DATA UNDER STUDY →

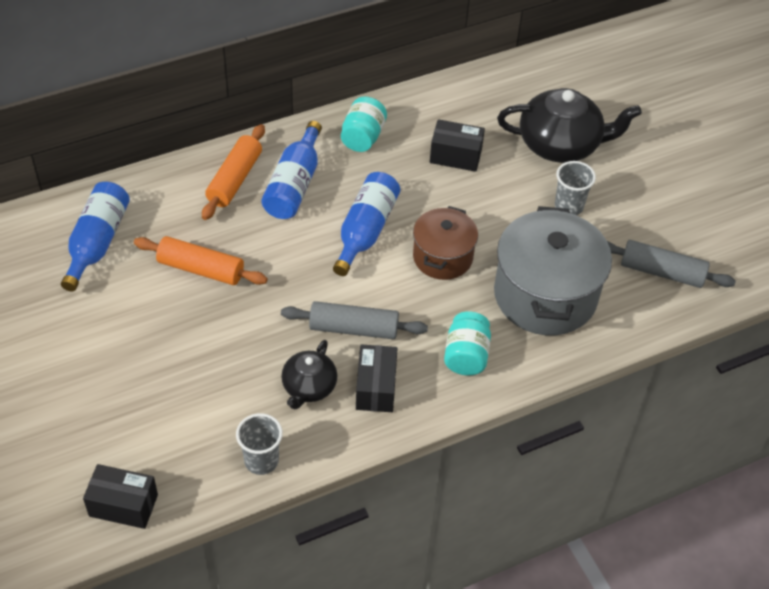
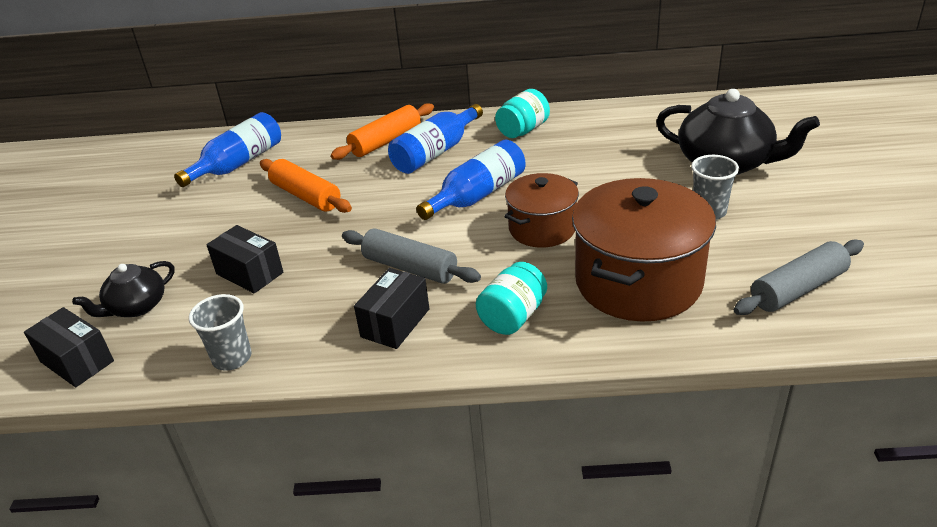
camera: 30 degrees right, 15 degrees down
(309, 387) = (329, 306): black teapot -> black teapot (136, 306)
(455, 156) = (606, 155): black box -> black box (249, 273)
(545, 295) = (638, 282): grey pot -> brown pot
(662, 272) = (798, 289): grey rolling pin -> grey rolling pin turned 75 degrees counterclockwise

ASSIGNED TASK → Since the pictures are not part of the copy, transcribe only the remaining material, exactly.

ANSWER SPACE →
camera: 30 degrees right, 15 degrees down
(309, 387) = (329, 306): black teapot -> black teapot (136, 306)
(455, 156) = (606, 155): black box -> black box (249, 273)
(545, 295) = (638, 282): grey pot -> brown pot
(662, 272) = (798, 289): grey rolling pin -> grey rolling pin turned 75 degrees counterclockwise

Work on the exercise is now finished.